▶ [REQUIRED ACTION]: Produce word for word the lines of the data below running from the one that has "(498, 440) = (402, 240): none -> orange lamp" to the one that has "(823, 540) = (743, 389): white", inclusive, and no others.

▶ [RECORDS TO USE]:
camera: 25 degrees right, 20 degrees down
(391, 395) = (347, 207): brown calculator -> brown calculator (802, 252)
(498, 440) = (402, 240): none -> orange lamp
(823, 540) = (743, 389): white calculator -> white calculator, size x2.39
...
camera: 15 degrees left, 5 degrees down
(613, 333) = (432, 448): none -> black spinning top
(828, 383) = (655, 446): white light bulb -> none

▶ [TASK RESULT]:
(498, 440) = (402, 240): none -> orange lamp
(823, 540) = (743, 389): white calculator -> white calculator, size x2.39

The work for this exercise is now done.